Word and item position data
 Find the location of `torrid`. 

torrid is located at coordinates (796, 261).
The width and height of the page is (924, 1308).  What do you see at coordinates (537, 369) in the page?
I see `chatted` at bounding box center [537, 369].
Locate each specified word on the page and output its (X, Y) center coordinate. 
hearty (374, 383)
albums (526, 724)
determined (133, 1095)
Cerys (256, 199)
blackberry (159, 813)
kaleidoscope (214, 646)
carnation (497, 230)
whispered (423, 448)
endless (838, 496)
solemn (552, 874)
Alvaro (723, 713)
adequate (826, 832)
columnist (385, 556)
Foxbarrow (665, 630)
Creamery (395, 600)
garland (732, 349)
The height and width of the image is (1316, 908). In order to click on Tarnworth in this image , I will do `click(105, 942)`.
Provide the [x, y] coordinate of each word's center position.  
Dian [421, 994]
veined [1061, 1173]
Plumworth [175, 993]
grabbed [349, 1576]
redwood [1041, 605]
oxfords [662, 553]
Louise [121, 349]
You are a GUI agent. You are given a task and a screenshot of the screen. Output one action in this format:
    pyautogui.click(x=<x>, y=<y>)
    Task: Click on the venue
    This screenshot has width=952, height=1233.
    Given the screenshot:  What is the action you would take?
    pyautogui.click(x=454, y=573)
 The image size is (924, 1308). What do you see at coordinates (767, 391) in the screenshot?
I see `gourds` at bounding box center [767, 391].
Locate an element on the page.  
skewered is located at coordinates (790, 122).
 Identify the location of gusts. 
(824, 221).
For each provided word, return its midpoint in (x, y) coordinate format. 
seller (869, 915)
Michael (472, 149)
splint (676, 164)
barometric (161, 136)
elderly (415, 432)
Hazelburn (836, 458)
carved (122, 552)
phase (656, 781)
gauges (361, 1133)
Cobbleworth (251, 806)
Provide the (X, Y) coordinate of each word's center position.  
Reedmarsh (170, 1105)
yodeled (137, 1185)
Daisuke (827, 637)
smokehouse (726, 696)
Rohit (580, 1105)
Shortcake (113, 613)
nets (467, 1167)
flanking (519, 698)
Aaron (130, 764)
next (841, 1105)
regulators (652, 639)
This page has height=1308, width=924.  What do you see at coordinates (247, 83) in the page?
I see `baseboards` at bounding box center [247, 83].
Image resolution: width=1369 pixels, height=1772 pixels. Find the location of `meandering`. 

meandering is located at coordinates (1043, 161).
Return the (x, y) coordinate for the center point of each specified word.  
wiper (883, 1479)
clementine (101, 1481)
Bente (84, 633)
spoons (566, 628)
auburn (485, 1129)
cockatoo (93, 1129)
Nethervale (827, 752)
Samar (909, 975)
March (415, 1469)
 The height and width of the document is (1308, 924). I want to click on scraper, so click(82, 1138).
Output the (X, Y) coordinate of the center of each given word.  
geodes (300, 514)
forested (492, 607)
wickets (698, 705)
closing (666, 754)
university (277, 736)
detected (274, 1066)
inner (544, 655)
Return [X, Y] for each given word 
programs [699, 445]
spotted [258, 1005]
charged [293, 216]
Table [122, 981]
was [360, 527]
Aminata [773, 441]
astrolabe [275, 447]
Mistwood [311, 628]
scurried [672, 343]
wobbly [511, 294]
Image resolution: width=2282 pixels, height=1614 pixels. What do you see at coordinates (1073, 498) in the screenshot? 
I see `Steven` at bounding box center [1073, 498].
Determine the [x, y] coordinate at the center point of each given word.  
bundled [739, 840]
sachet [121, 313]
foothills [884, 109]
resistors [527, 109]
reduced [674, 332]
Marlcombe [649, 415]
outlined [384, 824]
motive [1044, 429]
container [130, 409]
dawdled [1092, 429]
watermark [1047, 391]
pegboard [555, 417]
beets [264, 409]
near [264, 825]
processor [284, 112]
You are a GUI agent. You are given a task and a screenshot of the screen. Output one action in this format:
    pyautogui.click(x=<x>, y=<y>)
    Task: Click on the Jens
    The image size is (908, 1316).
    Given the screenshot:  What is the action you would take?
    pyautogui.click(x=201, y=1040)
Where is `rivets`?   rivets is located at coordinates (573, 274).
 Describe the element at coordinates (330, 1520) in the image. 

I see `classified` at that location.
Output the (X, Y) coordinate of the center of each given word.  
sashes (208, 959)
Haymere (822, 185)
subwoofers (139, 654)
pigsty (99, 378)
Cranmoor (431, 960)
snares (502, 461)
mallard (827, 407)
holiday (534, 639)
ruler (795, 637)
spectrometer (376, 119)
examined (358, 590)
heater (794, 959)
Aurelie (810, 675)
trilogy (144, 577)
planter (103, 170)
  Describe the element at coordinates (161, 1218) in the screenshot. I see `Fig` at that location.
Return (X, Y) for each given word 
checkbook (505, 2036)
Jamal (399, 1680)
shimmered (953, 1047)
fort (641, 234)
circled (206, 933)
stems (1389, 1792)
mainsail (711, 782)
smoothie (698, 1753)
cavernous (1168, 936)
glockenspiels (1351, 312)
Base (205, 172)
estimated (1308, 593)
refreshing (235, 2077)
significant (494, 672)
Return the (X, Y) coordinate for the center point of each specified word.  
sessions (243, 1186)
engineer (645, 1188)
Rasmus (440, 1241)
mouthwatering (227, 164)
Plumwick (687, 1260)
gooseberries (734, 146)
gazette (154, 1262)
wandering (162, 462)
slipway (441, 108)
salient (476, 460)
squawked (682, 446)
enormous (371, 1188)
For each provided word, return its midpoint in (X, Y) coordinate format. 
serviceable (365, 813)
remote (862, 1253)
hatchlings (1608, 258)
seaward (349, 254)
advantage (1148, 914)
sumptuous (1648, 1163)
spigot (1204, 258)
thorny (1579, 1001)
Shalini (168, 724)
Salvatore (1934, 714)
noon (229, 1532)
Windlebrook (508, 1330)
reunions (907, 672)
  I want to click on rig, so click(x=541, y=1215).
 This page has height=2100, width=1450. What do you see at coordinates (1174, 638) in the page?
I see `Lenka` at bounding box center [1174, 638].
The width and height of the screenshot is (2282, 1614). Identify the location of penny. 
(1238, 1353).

(Short task):
Edit the lines from the one with "snares (502, 461)" to the one with "cavernous (1168, 936)" by changing "mallard" to "pelican", keeping everything else the same. Give back only those lines.

(Result of this exercise):
snares (502, 461)
pelican (827, 407)
holiday (534, 639)
ruler (795, 637)
spectrometer (376, 119)
examined (358, 590)
heater (794, 959)
Aurelie (810, 675)
trilogy (144, 577)
planter (103, 170)
  Describe the element at coordinates (161, 1218) in the screenshot. I see `Fig` at that location.
Return (X, Y) for each given word 
checkbook (505, 2036)
Jamal (399, 1680)
shimmered (953, 1047)
fort (641, 234)
circled (206, 933)
stems (1389, 1792)
mainsail (711, 782)
smoothie (698, 1753)
cavernous (1168, 936)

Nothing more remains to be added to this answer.